__REQUIRED ACTION__: Where the line with "R202: 5.6k (VDD, X0) -> 5.6k (W9, X0)" appears in the records below, start there and transcribe each line exactly through the last.

>>>>

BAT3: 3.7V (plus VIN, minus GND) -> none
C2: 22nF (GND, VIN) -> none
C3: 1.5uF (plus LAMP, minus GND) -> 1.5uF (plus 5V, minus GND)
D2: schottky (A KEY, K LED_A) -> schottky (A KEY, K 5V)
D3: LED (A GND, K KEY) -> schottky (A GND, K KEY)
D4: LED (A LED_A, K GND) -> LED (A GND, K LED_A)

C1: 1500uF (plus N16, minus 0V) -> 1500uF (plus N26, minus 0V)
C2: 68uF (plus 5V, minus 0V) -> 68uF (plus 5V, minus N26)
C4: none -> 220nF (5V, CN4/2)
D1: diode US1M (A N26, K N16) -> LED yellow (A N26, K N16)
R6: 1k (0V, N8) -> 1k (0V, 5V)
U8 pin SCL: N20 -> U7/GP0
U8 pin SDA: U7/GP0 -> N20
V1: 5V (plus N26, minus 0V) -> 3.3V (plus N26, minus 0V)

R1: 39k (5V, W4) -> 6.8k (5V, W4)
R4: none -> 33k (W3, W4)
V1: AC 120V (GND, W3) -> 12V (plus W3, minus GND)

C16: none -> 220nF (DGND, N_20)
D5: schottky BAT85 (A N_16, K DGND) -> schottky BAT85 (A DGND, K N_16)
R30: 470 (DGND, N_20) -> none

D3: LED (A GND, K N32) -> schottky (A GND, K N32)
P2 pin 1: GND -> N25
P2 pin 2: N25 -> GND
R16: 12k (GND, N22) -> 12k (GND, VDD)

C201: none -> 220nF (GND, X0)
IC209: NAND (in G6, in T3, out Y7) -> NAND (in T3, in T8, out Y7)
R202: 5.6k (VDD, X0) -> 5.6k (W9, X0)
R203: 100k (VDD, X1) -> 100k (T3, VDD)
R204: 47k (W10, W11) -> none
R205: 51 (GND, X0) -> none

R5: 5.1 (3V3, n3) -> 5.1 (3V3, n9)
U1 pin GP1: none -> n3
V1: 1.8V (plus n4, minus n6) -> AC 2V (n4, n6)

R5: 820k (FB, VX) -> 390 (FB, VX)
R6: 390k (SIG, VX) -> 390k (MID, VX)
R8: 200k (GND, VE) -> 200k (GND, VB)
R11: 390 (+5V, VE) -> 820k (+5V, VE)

<<<<

__SOLUTION FOR THIS PROBLEM__:
R202: 5.6k (VDD, X0) -> 5.6k (W9, X0)
R203: 100k (VDD, X1) -> 100k (T3, VDD)
R204: 47k (W10, W11) -> none
R205: 51 (GND, X0) -> none

R5: 5.1 (3V3, n3) -> 5.1 (3V3, n9)
U1 pin GP1: none -> n3
V1: 1.8V (plus n4, minus n6) -> AC 2V (n4, n6)

R5: 820k (FB, VX) -> 390 (FB, VX)
R6: 390k (SIG, VX) -> 390k (MID, VX)
R8: 200k (GND, VE) -> 200k (GND, VB)
R11: 390 (+5V, VE) -> 820k (+5V, VE)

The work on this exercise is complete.